[Material provided]
= Beginning of Section =
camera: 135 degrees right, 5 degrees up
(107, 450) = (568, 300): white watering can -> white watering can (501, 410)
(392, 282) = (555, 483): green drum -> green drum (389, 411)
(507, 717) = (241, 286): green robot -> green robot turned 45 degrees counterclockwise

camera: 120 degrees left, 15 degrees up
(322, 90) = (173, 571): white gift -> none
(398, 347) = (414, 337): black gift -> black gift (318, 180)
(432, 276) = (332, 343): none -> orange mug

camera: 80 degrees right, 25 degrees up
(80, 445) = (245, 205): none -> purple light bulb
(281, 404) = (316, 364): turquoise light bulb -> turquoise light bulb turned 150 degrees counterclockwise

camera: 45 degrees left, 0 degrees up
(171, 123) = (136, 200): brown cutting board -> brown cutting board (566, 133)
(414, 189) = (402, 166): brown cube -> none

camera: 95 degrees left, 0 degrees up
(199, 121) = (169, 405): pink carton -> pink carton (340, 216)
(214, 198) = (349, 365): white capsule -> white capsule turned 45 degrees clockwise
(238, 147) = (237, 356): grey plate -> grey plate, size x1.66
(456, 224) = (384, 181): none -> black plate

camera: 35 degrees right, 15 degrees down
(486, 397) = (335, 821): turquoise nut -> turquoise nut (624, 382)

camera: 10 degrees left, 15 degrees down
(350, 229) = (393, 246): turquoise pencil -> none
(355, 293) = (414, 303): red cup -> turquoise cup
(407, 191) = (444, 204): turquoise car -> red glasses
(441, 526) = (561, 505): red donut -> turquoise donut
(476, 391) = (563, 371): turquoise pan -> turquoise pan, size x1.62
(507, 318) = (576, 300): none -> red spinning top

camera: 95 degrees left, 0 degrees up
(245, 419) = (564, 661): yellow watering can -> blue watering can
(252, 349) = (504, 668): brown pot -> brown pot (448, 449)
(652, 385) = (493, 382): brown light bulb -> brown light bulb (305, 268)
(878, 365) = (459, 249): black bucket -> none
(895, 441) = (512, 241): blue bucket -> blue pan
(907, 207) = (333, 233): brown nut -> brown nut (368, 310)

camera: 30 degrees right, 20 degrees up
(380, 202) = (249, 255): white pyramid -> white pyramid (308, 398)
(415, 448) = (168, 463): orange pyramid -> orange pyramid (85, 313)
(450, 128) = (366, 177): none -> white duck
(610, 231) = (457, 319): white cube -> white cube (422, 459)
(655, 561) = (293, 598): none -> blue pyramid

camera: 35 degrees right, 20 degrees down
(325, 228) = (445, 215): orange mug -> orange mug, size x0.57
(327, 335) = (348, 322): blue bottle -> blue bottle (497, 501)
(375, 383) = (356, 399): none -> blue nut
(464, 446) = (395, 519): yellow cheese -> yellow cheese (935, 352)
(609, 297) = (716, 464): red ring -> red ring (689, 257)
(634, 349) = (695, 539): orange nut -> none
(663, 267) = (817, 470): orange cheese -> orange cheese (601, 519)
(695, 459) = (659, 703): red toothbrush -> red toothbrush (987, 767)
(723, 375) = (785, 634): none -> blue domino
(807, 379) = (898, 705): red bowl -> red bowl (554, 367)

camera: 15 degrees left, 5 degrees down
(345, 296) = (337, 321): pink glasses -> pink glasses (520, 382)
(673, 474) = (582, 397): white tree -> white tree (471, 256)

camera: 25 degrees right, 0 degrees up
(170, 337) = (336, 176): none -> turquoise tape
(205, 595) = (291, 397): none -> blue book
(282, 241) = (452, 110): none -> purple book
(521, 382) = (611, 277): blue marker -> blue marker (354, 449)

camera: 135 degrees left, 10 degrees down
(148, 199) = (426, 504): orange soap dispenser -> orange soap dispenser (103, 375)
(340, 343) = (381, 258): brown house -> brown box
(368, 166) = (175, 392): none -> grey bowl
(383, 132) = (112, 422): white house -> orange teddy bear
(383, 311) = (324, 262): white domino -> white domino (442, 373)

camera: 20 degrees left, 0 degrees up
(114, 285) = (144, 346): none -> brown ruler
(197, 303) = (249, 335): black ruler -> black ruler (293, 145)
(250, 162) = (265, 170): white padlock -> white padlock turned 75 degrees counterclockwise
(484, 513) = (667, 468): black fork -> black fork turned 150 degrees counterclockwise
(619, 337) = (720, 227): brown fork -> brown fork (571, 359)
= End of Section =
[Work instruction] Exact retyping of all the entries is required.

[Exercise solution]
camera: 135 degrees right, 5 degrees up
(107, 450) = (568, 300): white watering can -> white watering can (501, 410)
(392, 282) = (555, 483): green drum -> green drum (389, 411)
(507, 717) = (241, 286): green robot -> green robot turned 45 degrees counterclockwise

camera: 120 degrees left, 15 degrees up
(322, 90) = (173, 571): white gift -> none
(398, 347) = (414, 337): black gift -> black gift (318, 180)
(432, 276) = (332, 343): none -> orange mug

camera: 80 degrees right, 25 degrees up
(80, 445) = (245, 205): none -> purple light bulb
(281, 404) = (316, 364): turquoise light bulb -> turquoise light bulb turned 150 degrees counterclockwise

camera: 45 degrees left, 0 degrees up
(171, 123) = (136, 200): brown cutting board -> brown cutting board (566, 133)
(414, 189) = (402, 166): brown cube -> none

camera: 95 degrees left, 0 degrees up
(199, 121) = (169, 405): pink carton -> pink carton (340, 216)
(214, 198) = (349, 365): white capsule -> white capsule turned 45 degrees clockwise
(238, 147) = (237, 356): grey plate -> grey plate, size x1.66
(456, 224) = (384, 181): none -> black plate

camera: 35 degrees right, 15 degrees down
(486, 397) = (335, 821): turquoise nut -> turquoise nut (624, 382)

camera: 10 degrees left, 15 degrees down
(350, 229) = (393, 246): turquoise pencil -> none
(355, 293) = (414, 303): red cup -> turquoise cup
(407, 191) = (444, 204): turquoise car -> red glasses
(441, 526) = (561, 505): red donut -> turquoise donut
(476, 391) = (563, 371): turquoise pan -> turquoise pan, size x1.62
(507, 318) = (576, 300): none -> red spinning top

camera: 95 degrees left, 0 degrees up
(245, 419) = (564, 661): yellow watering can -> blue watering can
(252, 349) = (504, 668): brown pot -> brown pot (448, 449)
(652, 385) = (493, 382): brown light bulb -> brown light bulb (305, 268)
(878, 365) = (459, 249): black bucket -> none
(895, 441) = (512, 241): blue bucket -> blue pan
(907, 207) = (333, 233): brown nut -> brown nut (368, 310)

camera: 30 degrees right, 20 degrees up
(380, 202) = (249, 255): white pyramid -> white pyramid (308, 398)
(415, 448) = (168, 463): orange pyramid -> orange pyramid (85, 313)
(450, 128) = (366, 177): none -> white duck
(610, 231) = (457, 319): white cube -> white cube (422, 459)
(655, 561) = (293, 598): none -> blue pyramid

camera: 35 degrees right, 20 degrees down
(325, 228) = (445, 215): orange mug -> orange mug, size x0.57
(327, 335) = (348, 322): blue bottle -> blue bottle (497, 501)
(375, 383) = (356, 399): none -> blue nut
(464, 446) = (395, 519): yellow cheese -> yellow cheese (935, 352)
(609, 297) = (716, 464): red ring -> red ring (689, 257)
(634, 349) = (695, 539): orange nut -> none
(663, 267) = (817, 470): orange cheese -> orange cheese (601, 519)
(695, 459) = (659, 703): red toothbrush -> red toothbrush (987, 767)
(723, 375) = (785, 634): none -> blue domino
(807, 379) = (898, 705): red bowl -> red bowl (554, 367)

camera: 15 degrees left, 5 degrees down
(345, 296) = (337, 321): pink glasses -> pink glasses (520, 382)
(673, 474) = (582, 397): white tree -> white tree (471, 256)

camera: 25 degrees right, 0 degrees up
(170, 337) = (336, 176): none -> turquoise tape
(205, 595) = (291, 397): none -> blue book
(282, 241) = (452, 110): none -> purple book
(521, 382) = (611, 277): blue marker -> blue marker (354, 449)

camera: 135 degrees left, 10 degrees down
(148, 199) = (426, 504): orange soap dispenser -> orange soap dispenser (103, 375)
(340, 343) = (381, 258): brown house -> brown box
(368, 166) = (175, 392): none -> grey bowl
(383, 132) = (112, 422): white house -> orange teddy bear
(383, 311) = (324, 262): white domino -> white domino (442, 373)

camera: 20 degrees left, 0 degrees up
(114, 285) = (144, 346): none -> brown ruler
(197, 303) = (249, 335): black ruler -> black ruler (293, 145)
(250, 162) = (265, 170): white padlock -> white padlock turned 75 degrees counterclockwise
(484, 513) = (667, 468): black fork -> black fork turned 150 degrees counterclockwise
(619, 337) = (720, 227): brown fork -> brown fork (571, 359)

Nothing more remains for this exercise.